Task description: Go over the data and copy out each line with "cone" in it.

Records to process:
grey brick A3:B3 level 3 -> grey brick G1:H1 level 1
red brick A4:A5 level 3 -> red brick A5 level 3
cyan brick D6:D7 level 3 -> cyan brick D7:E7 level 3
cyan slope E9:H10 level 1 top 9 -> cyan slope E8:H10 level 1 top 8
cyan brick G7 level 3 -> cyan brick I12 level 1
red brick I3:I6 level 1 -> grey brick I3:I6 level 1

...

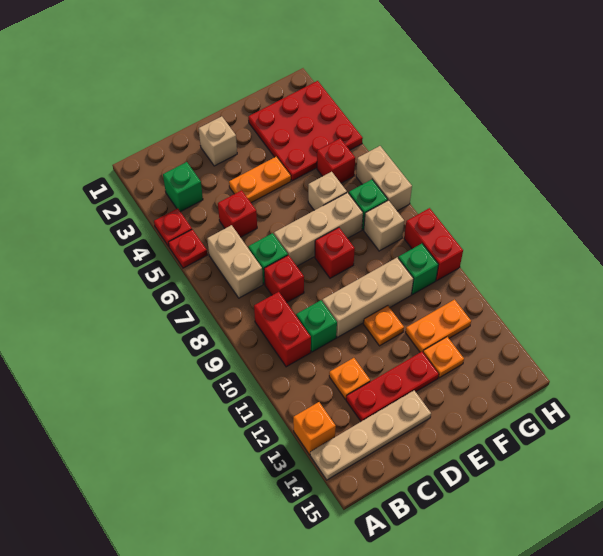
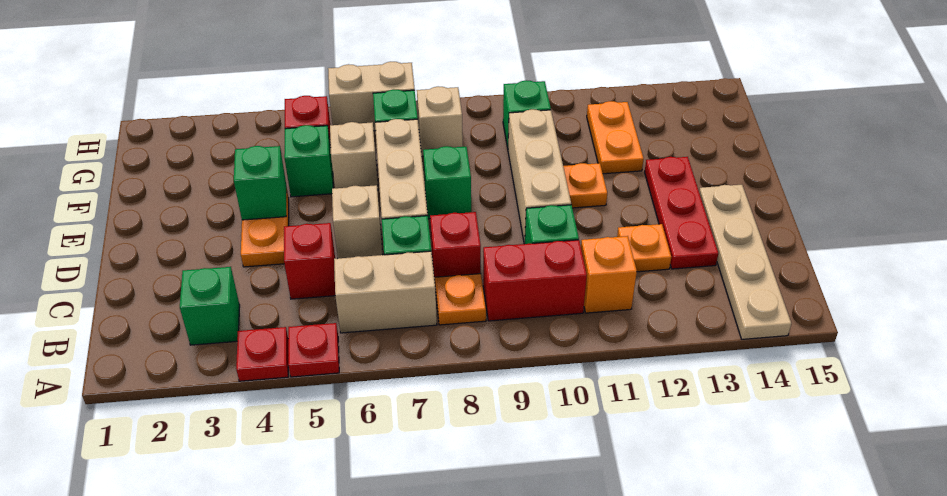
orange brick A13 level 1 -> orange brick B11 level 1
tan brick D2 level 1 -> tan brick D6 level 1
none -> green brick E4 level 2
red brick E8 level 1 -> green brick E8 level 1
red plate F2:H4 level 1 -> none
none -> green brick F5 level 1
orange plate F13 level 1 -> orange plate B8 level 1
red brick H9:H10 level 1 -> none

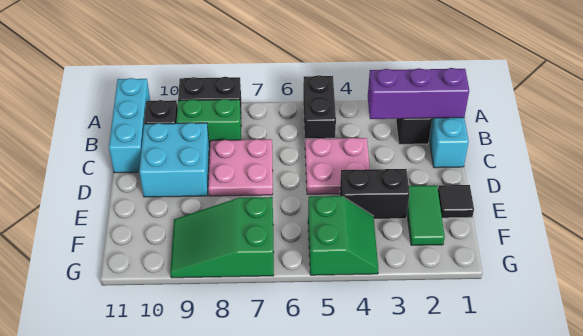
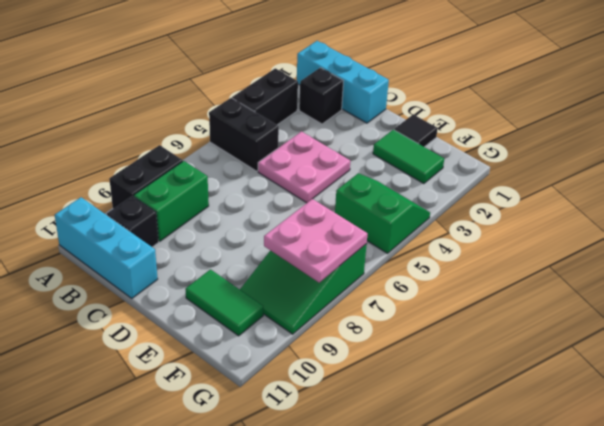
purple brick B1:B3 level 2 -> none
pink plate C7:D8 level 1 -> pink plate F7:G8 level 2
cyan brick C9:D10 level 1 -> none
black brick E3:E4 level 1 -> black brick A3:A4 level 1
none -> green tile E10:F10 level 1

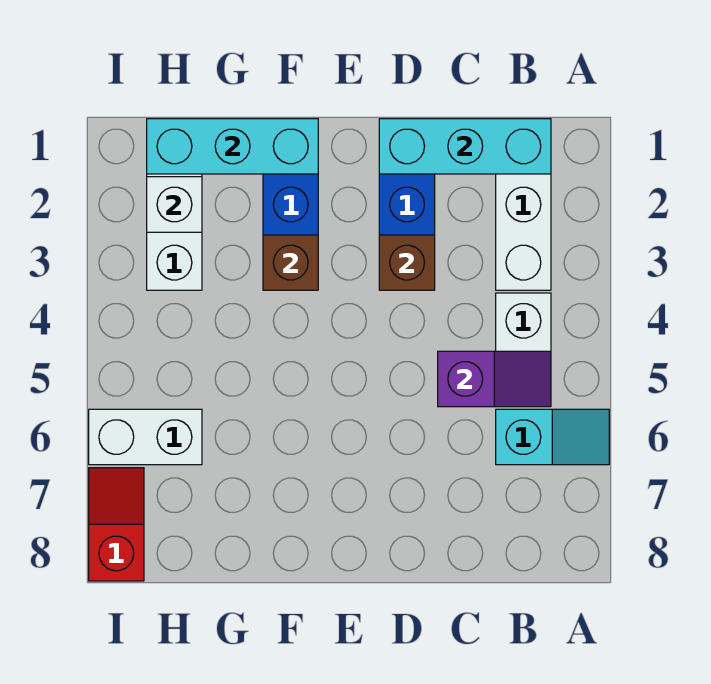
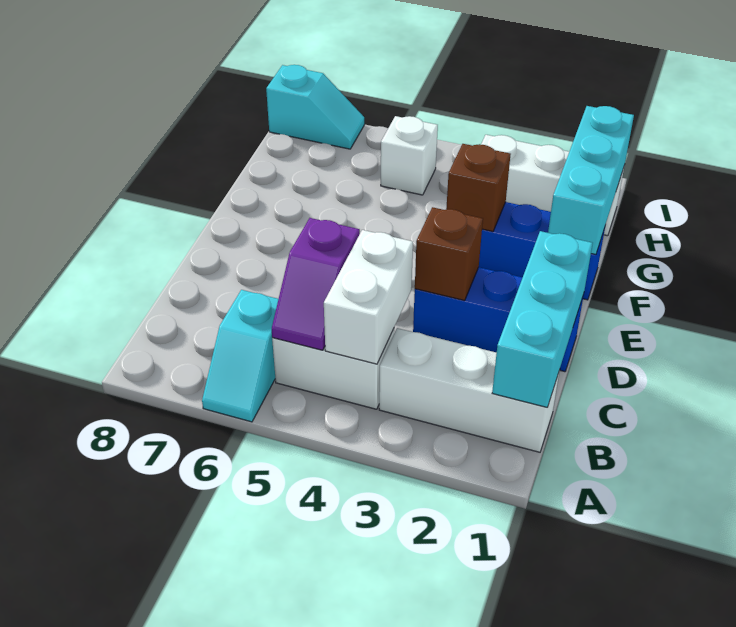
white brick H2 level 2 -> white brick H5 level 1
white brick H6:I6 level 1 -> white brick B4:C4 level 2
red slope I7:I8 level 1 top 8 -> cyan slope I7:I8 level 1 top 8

* * *

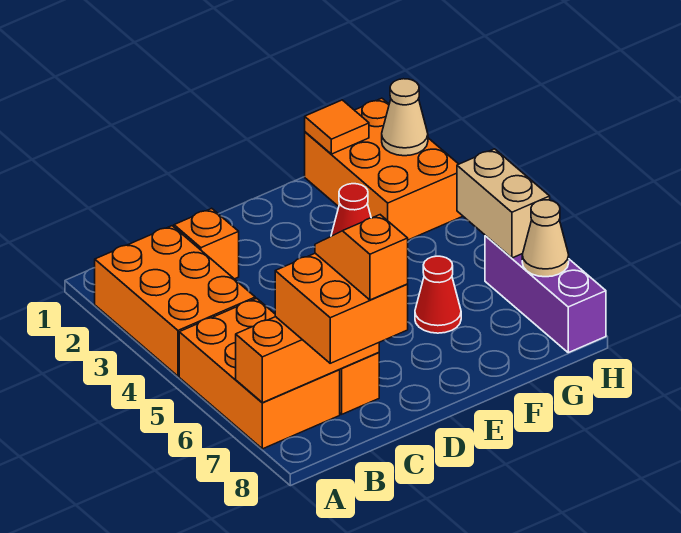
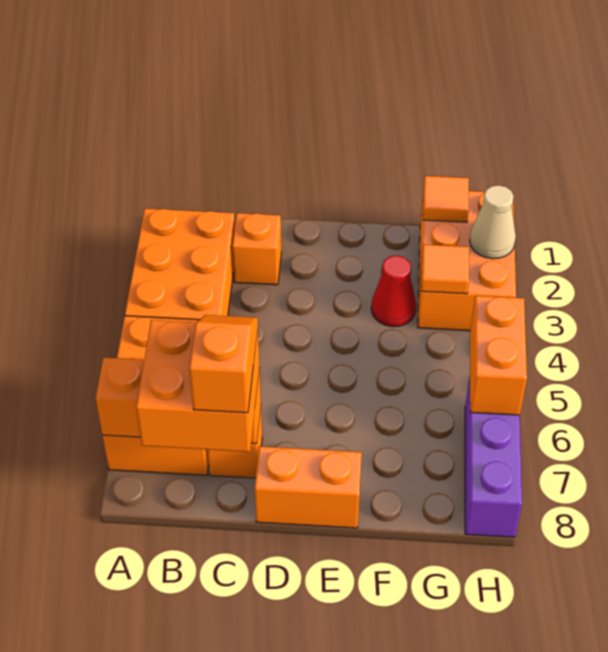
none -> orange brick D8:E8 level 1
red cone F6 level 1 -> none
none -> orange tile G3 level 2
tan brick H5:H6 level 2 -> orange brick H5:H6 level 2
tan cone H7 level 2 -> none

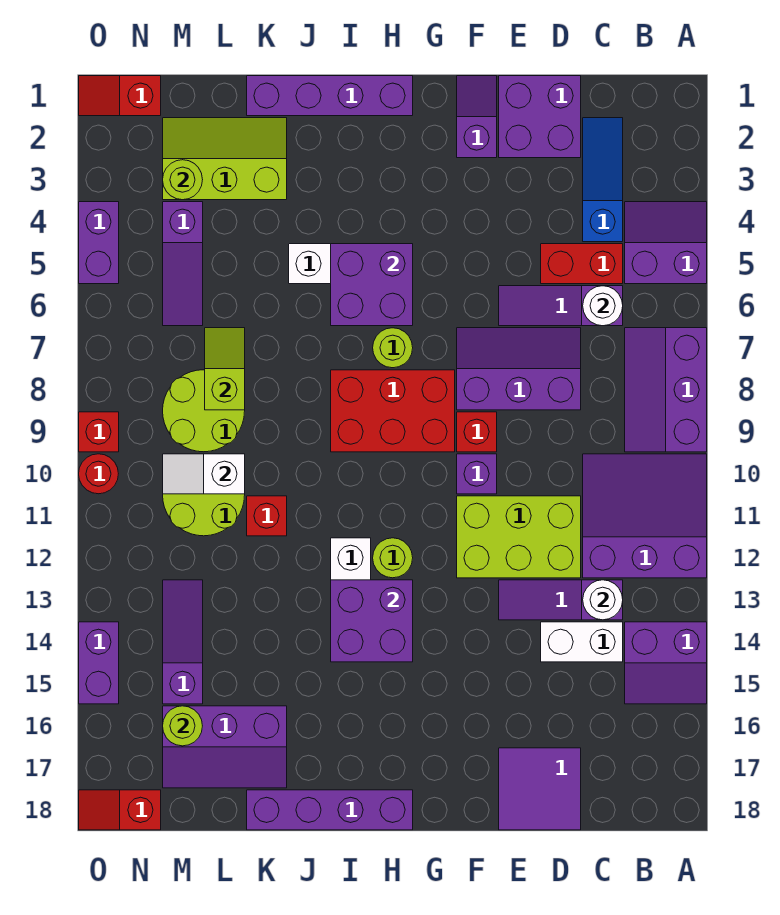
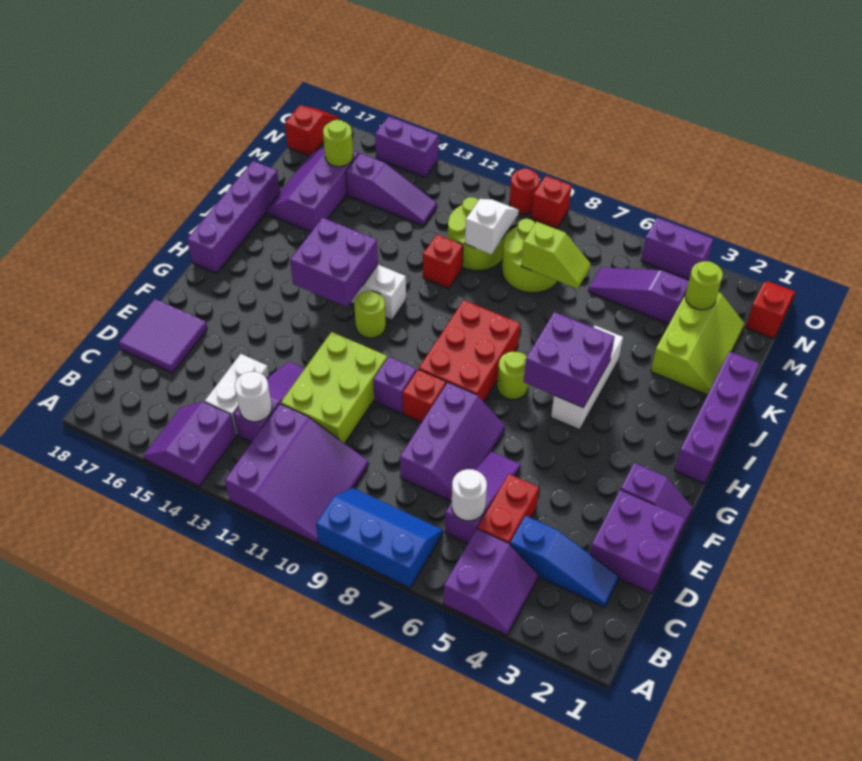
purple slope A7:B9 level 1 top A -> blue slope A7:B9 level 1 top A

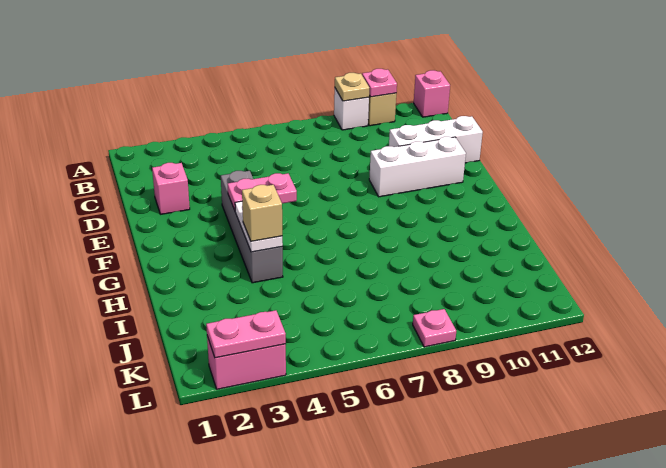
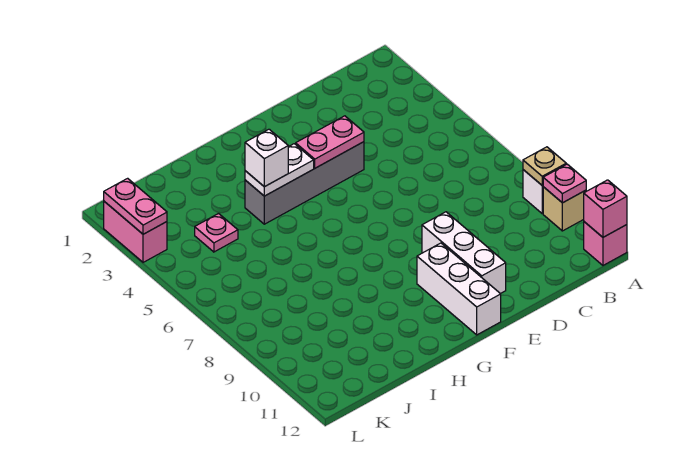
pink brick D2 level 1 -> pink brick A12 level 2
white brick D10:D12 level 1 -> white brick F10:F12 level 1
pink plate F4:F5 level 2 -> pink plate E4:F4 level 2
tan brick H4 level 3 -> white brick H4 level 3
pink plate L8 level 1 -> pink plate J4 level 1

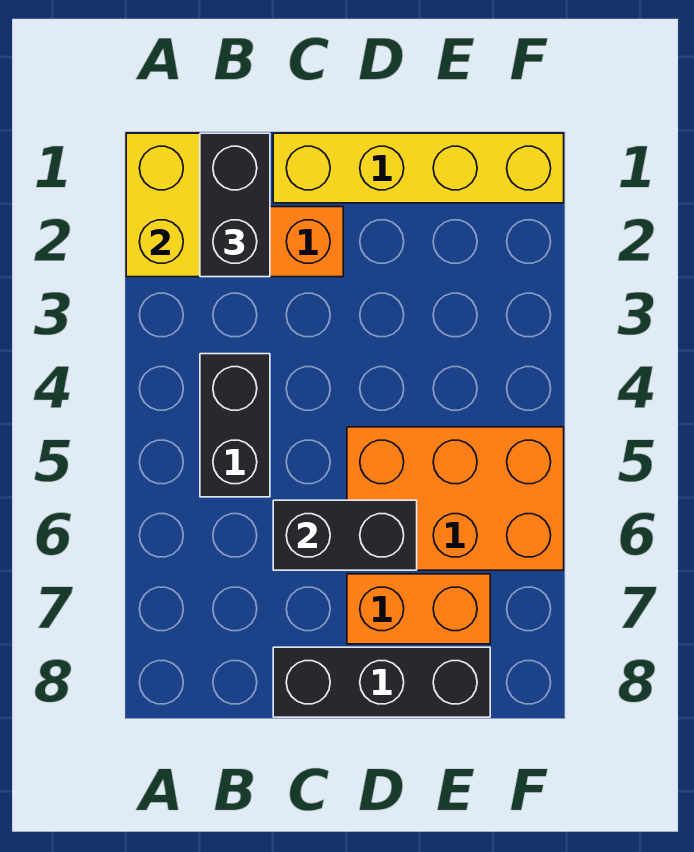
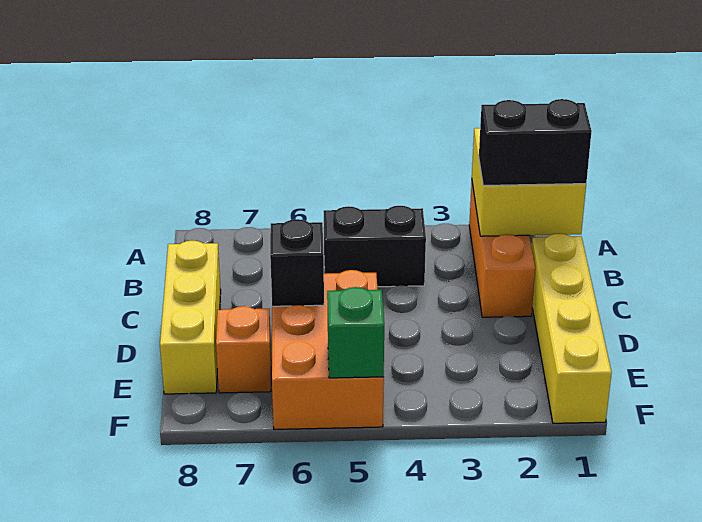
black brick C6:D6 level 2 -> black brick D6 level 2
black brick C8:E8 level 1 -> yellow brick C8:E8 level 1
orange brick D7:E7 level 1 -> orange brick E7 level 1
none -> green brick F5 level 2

Result for this task:
red cone F6 level 1 -> none
tan cone H7 level 2 -> none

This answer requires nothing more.